---------- RECORDS PROVIDED

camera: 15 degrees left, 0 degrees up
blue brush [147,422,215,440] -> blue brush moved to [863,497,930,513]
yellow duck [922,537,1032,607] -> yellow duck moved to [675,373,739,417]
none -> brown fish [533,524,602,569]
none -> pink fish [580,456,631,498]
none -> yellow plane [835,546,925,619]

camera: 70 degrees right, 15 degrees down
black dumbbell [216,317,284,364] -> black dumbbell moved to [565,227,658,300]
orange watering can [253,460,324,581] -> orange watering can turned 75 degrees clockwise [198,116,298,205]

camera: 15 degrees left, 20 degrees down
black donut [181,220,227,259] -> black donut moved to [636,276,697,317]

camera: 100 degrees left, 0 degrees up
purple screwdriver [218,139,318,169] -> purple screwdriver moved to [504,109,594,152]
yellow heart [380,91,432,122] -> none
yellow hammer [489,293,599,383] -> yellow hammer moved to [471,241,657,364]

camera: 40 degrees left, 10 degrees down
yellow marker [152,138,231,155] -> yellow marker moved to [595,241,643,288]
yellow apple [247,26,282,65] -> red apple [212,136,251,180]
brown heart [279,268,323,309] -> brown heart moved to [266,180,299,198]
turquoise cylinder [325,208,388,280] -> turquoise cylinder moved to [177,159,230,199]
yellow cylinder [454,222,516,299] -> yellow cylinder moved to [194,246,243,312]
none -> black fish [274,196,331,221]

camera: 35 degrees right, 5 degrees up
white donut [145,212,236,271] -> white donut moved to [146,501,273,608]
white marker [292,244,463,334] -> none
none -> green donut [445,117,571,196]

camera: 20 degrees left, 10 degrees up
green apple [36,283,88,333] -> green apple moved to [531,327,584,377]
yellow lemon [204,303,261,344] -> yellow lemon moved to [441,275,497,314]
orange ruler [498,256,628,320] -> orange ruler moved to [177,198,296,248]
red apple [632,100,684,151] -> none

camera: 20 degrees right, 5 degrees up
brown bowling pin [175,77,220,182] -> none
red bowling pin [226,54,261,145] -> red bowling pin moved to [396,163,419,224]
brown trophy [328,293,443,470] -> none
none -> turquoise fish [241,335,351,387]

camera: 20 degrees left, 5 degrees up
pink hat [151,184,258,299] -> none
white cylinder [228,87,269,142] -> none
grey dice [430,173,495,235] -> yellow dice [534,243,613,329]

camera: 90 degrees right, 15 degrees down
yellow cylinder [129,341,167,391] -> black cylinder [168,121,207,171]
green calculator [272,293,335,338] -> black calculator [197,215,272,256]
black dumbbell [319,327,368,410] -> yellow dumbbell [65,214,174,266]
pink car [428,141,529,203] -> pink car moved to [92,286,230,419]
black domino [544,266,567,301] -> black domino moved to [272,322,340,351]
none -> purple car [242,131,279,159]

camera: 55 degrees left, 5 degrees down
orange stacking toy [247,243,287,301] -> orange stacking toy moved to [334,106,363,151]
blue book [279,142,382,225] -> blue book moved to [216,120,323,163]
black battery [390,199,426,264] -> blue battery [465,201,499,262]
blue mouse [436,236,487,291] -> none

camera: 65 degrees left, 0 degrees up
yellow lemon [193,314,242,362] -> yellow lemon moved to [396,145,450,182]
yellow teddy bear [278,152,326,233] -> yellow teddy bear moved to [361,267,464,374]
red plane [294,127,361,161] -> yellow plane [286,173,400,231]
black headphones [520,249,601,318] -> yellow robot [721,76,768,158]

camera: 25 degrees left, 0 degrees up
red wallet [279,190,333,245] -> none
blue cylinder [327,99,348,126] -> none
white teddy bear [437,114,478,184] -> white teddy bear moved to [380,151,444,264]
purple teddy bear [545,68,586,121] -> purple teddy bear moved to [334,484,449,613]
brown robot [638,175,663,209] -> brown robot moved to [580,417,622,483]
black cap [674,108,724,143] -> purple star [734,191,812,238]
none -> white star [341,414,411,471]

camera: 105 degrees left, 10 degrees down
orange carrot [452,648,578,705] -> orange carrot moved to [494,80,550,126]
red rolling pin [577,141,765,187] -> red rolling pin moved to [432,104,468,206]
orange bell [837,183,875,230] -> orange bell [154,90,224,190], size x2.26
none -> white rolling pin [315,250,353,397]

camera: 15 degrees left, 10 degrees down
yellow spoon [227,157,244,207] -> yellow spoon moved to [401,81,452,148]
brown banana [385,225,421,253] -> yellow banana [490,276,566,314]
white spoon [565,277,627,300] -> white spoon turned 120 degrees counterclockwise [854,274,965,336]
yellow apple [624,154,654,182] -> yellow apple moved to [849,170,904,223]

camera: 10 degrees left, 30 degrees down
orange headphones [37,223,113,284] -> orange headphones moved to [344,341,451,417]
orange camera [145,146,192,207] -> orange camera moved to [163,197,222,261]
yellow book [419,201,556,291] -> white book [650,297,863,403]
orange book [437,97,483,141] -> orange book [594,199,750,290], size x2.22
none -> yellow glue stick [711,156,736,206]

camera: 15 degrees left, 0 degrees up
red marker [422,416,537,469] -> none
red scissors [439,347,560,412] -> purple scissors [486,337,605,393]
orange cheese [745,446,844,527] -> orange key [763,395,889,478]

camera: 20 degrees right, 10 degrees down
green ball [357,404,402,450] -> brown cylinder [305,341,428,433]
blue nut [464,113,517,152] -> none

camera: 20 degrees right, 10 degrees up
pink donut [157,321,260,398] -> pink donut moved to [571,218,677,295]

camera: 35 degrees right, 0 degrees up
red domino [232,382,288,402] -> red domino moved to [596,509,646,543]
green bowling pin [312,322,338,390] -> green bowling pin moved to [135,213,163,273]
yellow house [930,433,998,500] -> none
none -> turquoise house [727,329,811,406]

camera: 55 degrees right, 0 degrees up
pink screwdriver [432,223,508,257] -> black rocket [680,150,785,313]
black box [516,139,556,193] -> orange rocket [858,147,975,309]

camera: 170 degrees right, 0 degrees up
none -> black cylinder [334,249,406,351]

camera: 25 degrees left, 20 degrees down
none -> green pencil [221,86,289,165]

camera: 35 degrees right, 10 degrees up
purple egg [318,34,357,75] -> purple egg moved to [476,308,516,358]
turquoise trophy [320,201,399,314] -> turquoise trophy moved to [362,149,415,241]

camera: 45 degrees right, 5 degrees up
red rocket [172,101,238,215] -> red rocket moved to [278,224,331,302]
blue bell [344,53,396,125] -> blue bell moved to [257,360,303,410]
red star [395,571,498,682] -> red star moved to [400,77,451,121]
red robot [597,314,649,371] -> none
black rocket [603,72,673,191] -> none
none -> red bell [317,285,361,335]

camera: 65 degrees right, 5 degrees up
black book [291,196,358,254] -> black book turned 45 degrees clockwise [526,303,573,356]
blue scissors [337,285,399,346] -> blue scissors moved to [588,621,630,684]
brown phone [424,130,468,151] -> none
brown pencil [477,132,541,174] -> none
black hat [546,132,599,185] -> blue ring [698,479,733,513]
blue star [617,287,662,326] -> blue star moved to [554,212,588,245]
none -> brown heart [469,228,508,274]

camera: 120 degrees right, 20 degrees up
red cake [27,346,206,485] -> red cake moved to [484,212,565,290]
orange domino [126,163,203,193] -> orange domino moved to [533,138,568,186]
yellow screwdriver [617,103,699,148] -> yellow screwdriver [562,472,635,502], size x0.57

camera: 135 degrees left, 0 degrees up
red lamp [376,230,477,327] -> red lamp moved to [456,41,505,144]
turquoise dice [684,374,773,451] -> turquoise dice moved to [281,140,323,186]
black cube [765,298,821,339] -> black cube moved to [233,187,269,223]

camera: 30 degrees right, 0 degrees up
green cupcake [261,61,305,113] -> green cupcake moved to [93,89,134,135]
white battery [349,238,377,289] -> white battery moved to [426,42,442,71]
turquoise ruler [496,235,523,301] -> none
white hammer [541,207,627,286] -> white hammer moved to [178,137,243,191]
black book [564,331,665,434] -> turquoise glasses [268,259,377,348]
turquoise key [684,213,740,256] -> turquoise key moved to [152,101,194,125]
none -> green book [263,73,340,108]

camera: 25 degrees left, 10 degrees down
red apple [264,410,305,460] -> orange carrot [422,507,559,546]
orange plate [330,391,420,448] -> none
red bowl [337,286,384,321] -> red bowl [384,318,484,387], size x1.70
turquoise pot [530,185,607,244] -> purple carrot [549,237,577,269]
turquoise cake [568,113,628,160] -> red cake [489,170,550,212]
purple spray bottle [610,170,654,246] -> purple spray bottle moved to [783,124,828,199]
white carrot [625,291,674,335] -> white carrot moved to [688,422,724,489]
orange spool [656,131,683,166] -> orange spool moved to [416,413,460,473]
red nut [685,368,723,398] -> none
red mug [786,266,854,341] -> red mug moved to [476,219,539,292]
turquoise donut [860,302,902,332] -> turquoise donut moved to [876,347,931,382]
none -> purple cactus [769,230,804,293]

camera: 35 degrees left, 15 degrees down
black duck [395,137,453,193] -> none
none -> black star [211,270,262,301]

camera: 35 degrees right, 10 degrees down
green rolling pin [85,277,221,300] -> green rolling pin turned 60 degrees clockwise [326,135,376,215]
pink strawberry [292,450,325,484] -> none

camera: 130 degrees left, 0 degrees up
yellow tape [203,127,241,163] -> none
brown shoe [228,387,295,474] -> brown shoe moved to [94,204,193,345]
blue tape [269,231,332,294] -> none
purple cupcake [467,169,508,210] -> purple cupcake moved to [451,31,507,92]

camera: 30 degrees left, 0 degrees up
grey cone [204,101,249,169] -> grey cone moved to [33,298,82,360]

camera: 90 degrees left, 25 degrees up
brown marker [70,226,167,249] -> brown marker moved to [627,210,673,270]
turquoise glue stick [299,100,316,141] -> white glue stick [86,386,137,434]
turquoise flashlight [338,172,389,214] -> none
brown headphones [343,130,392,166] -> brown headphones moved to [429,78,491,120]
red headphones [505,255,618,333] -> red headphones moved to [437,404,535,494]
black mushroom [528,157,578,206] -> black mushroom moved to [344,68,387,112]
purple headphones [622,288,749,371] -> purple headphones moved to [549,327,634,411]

--------------------

◆ TASK ITEM
Search the listing for "trophy" and show every line where it occurs.

◆ SOLVED PROBLEM
brown trophy [328,293,443,470] -> none
turquoise trophy [320,201,399,314] -> turquoise trophy moved to [362,149,415,241]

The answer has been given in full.